• _YOUR OBJECTIVE_: Starting at the line that contains "red circle at" in the listing below, write out every line word for word until you have written the line that contains "purple circle at".

• _PROVIDED MATERIAL_:
※ ※ ※
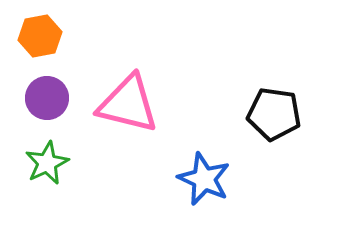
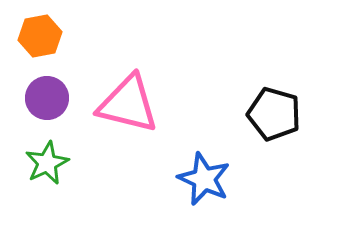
black pentagon: rotated 8 degrees clockwise
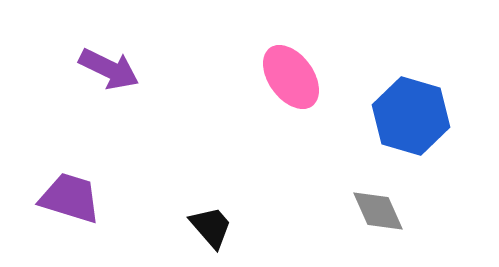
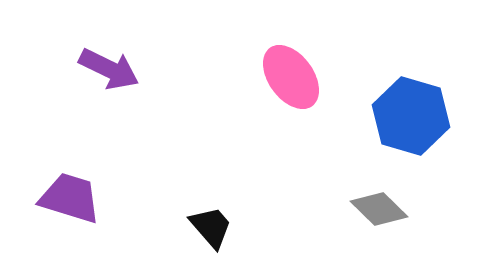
gray diamond: moved 1 px right, 2 px up; rotated 22 degrees counterclockwise
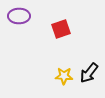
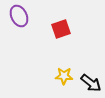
purple ellipse: rotated 65 degrees clockwise
black arrow: moved 2 px right, 10 px down; rotated 90 degrees counterclockwise
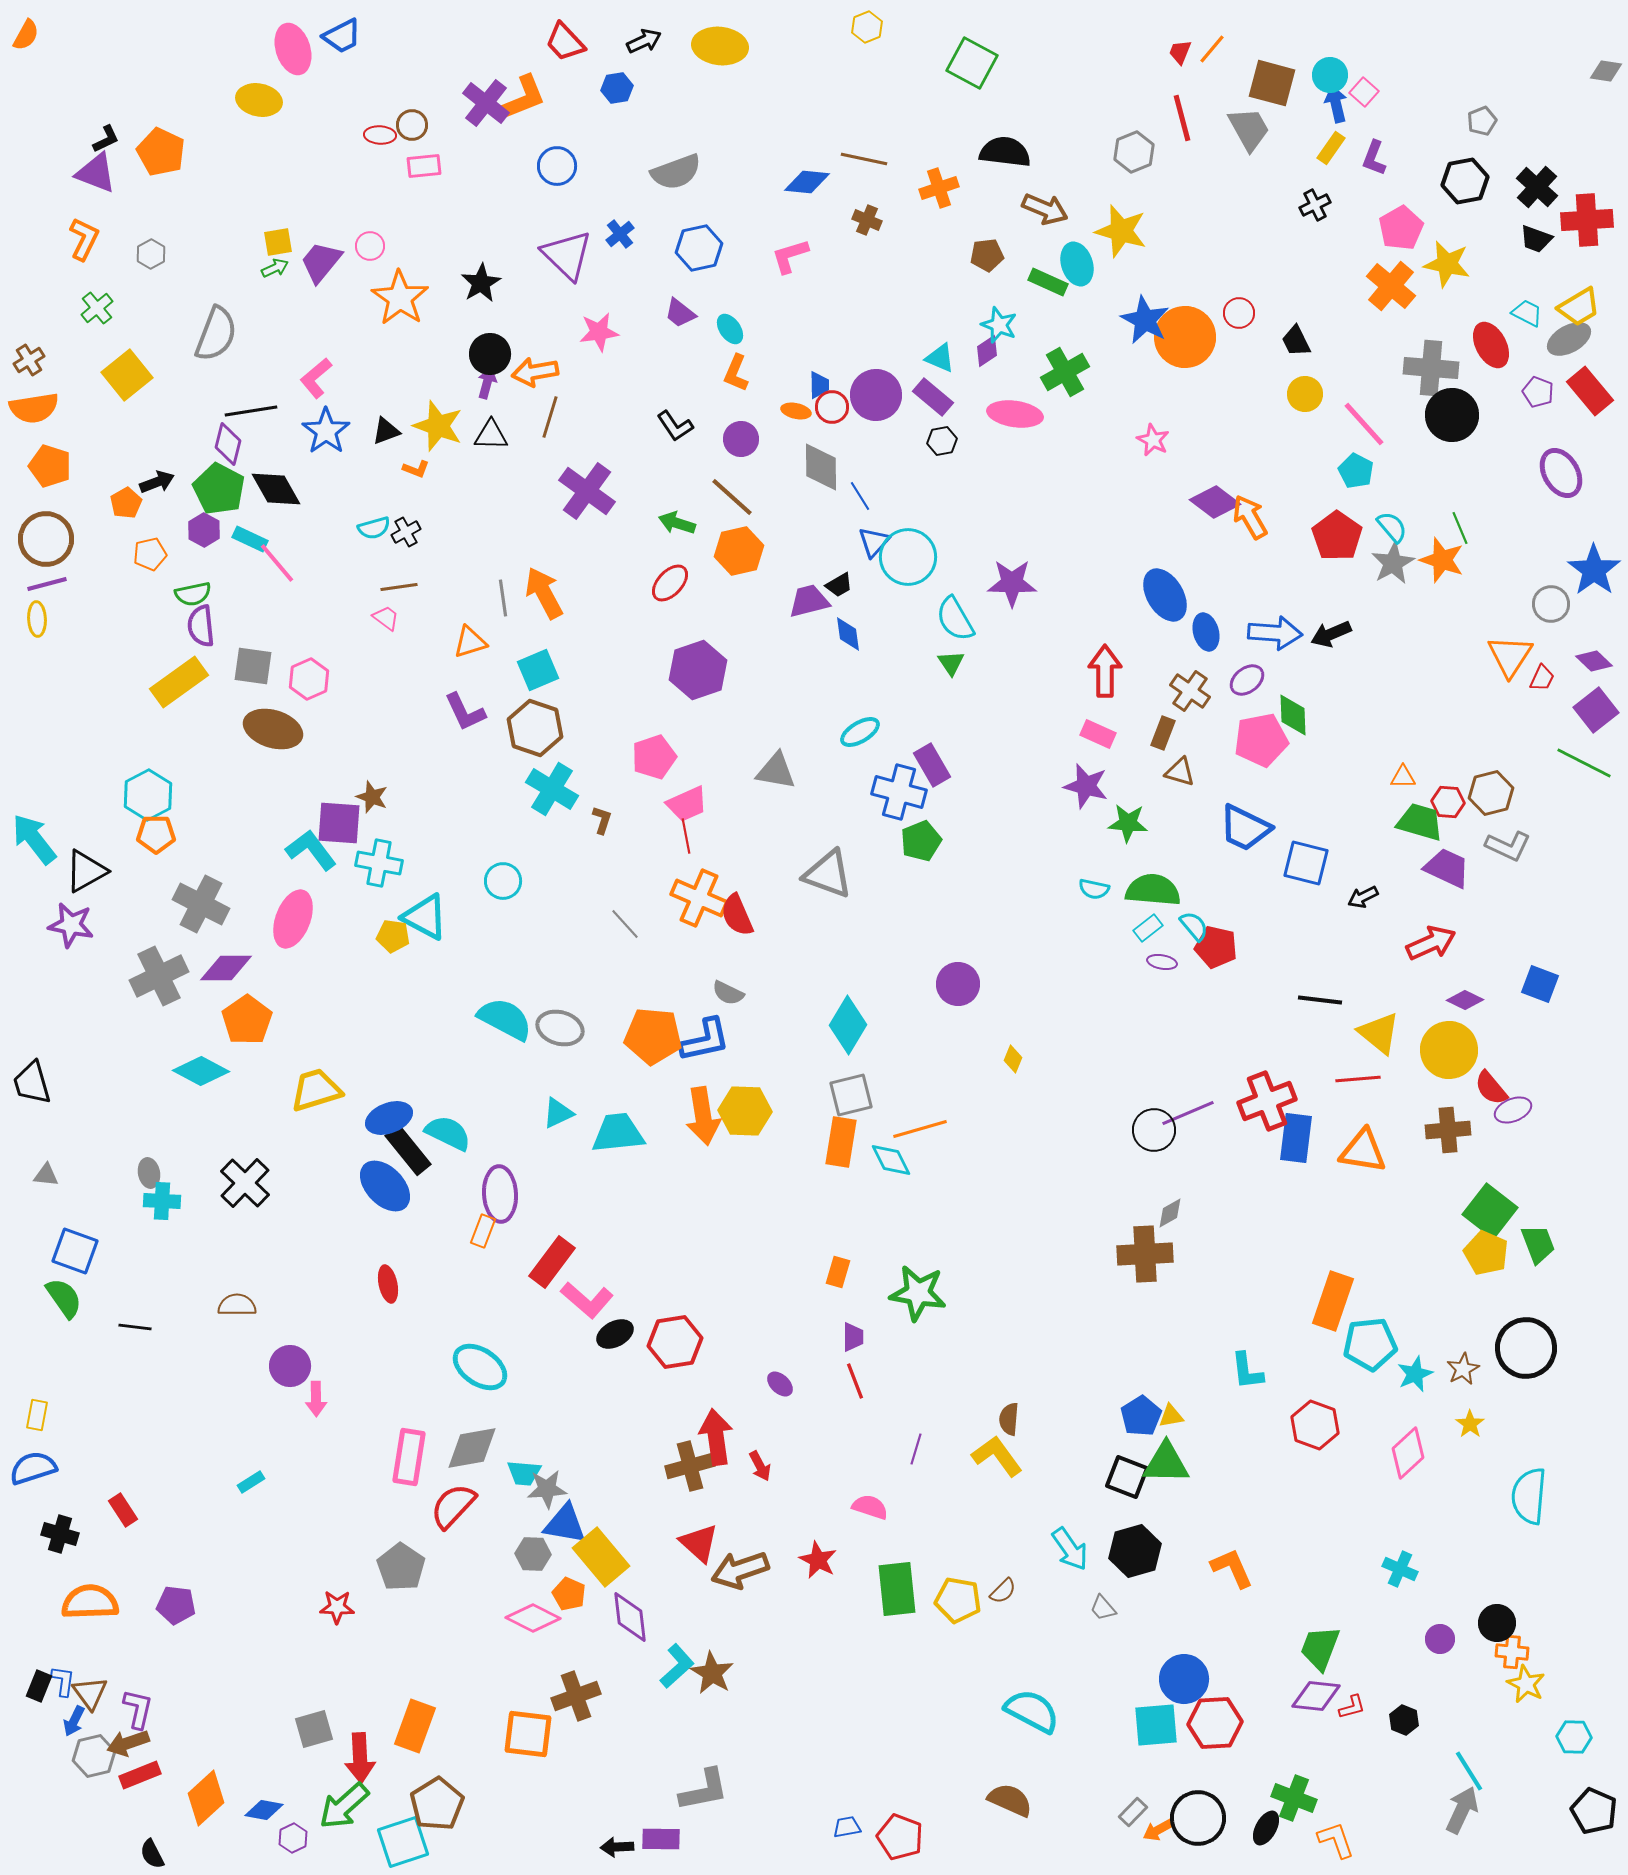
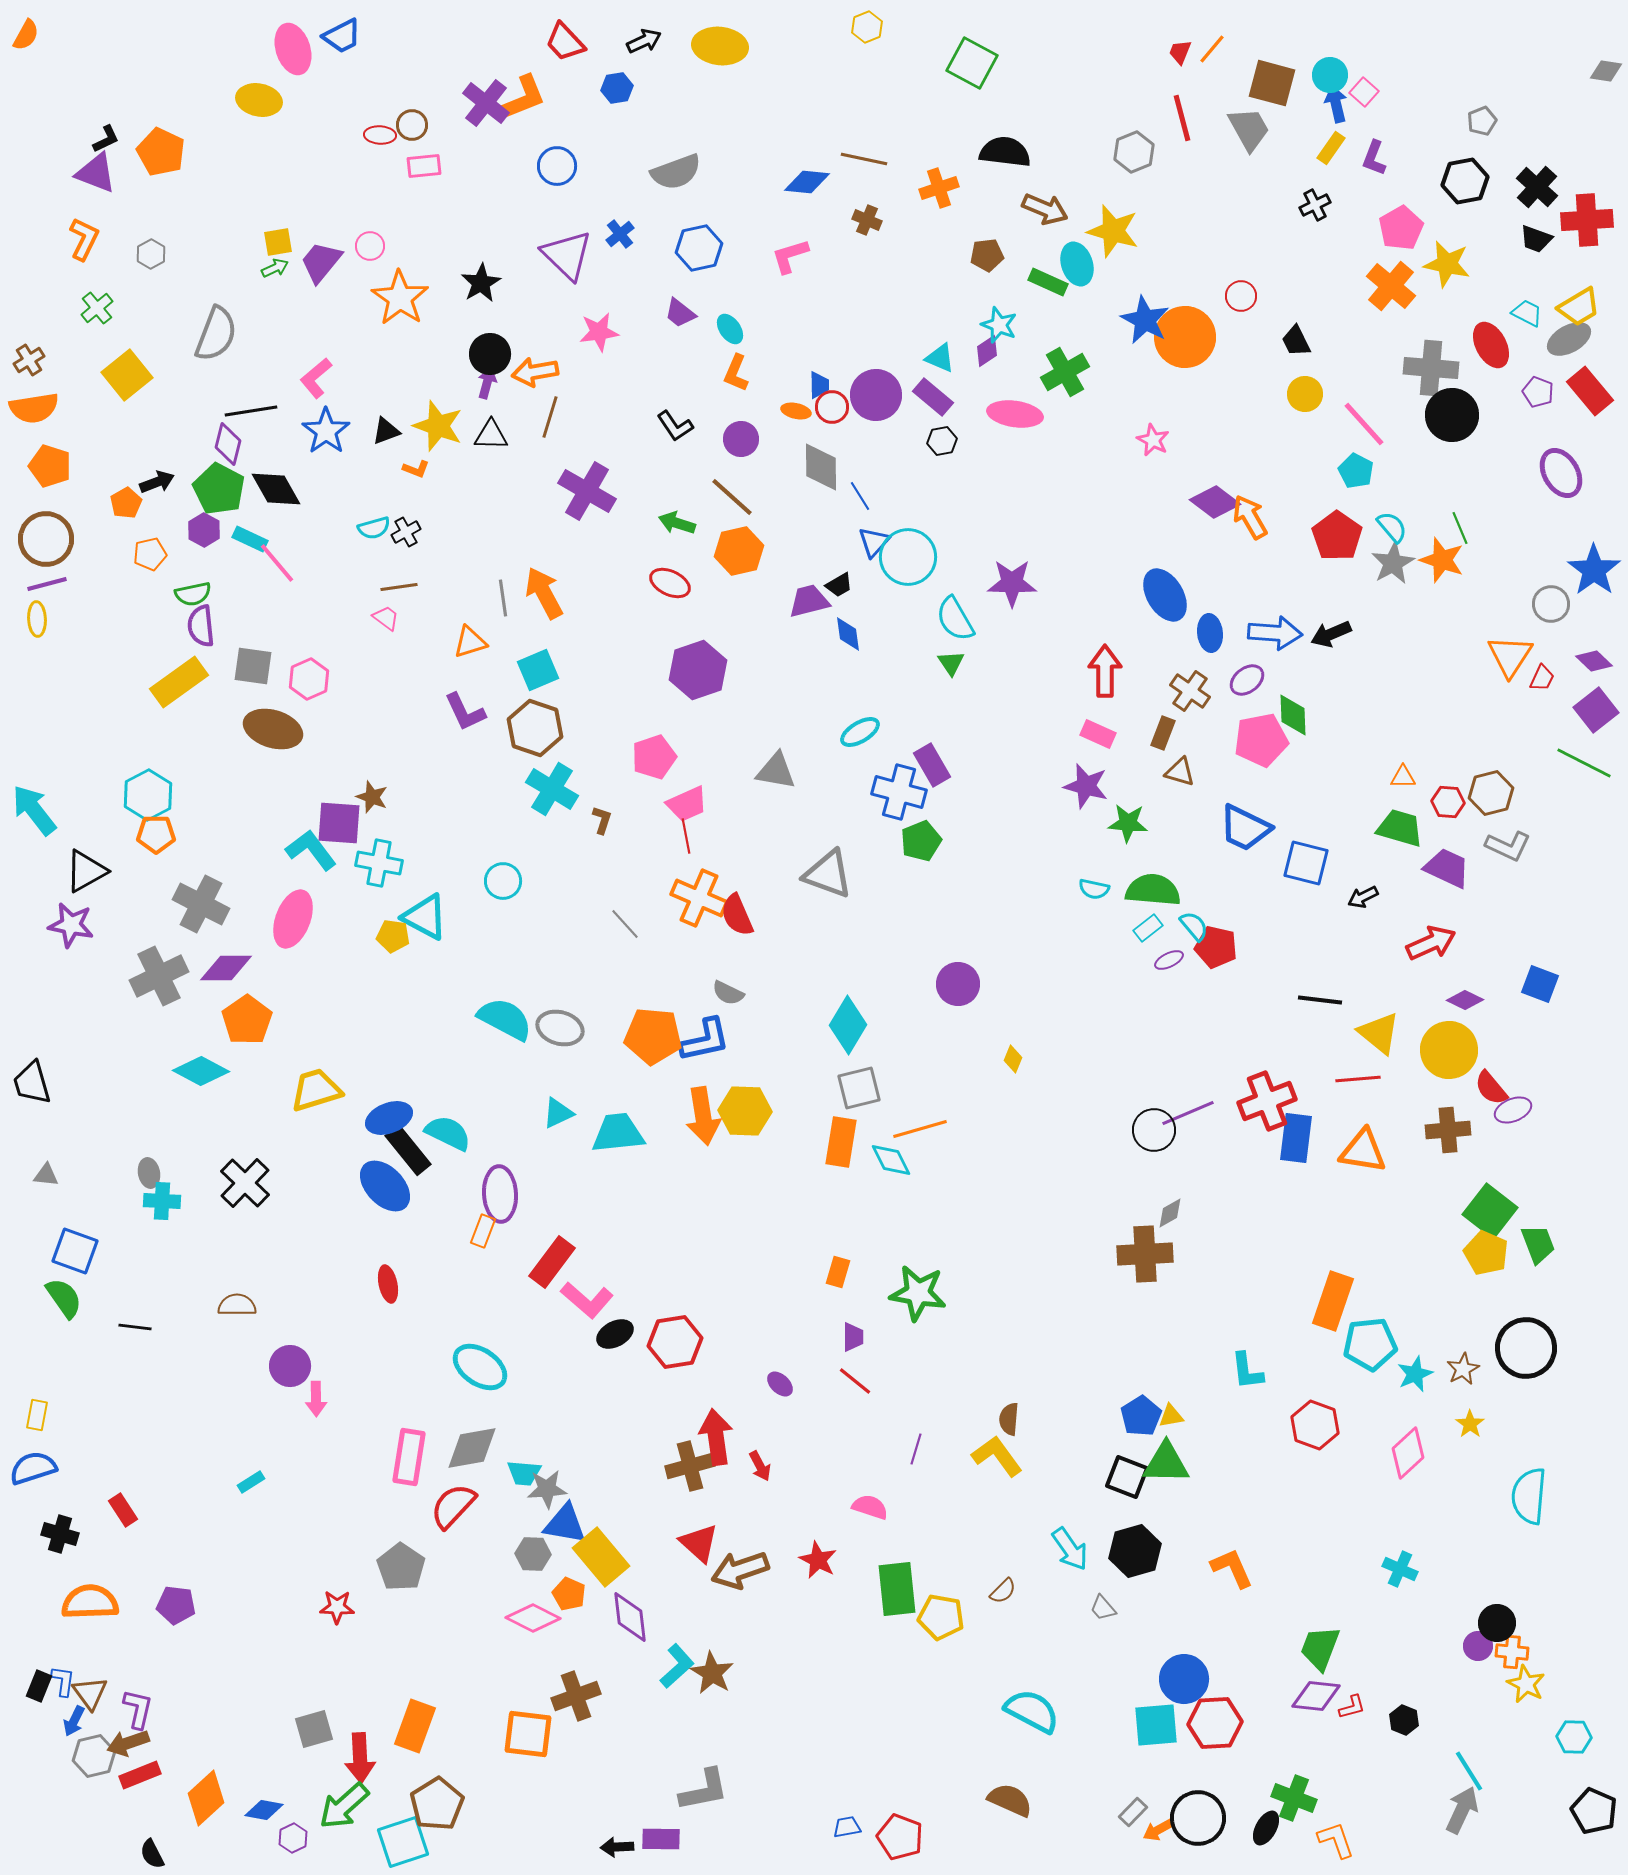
yellow star at (1121, 231): moved 8 px left
red circle at (1239, 313): moved 2 px right, 17 px up
purple cross at (587, 491): rotated 6 degrees counterclockwise
red ellipse at (670, 583): rotated 72 degrees clockwise
blue ellipse at (1206, 632): moved 4 px right, 1 px down; rotated 9 degrees clockwise
green trapezoid at (1420, 822): moved 20 px left, 6 px down
cyan arrow at (34, 839): moved 29 px up
purple ellipse at (1162, 962): moved 7 px right, 2 px up; rotated 36 degrees counterclockwise
gray square at (851, 1095): moved 8 px right, 7 px up
red line at (855, 1381): rotated 30 degrees counterclockwise
yellow pentagon at (958, 1600): moved 17 px left, 17 px down
purple circle at (1440, 1639): moved 38 px right, 7 px down
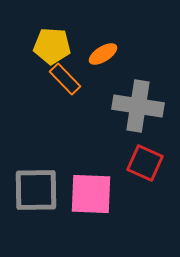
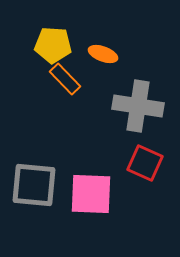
yellow pentagon: moved 1 px right, 1 px up
orange ellipse: rotated 52 degrees clockwise
gray square: moved 2 px left, 5 px up; rotated 6 degrees clockwise
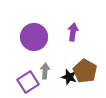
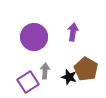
brown pentagon: moved 1 px right, 2 px up
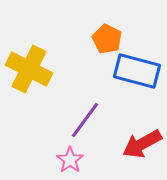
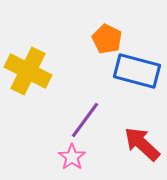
※ ※ ※
• _SOLUTION FOR THIS EXERCISE_:
red circle at (1239, 313): moved 2 px right, 17 px up
purple cross at (587, 491): rotated 6 degrees counterclockwise
red ellipse at (670, 583): rotated 72 degrees clockwise
blue ellipse at (1206, 632): moved 4 px right, 1 px down; rotated 9 degrees clockwise
green trapezoid at (1420, 822): moved 20 px left, 6 px down
cyan arrow at (34, 839): moved 29 px up
purple ellipse at (1162, 962): moved 7 px right, 2 px up; rotated 36 degrees counterclockwise
gray square at (851, 1095): moved 8 px right, 7 px up
red line at (855, 1381): rotated 30 degrees counterclockwise
yellow pentagon at (958, 1600): moved 17 px left, 17 px down
purple circle at (1440, 1639): moved 38 px right, 7 px down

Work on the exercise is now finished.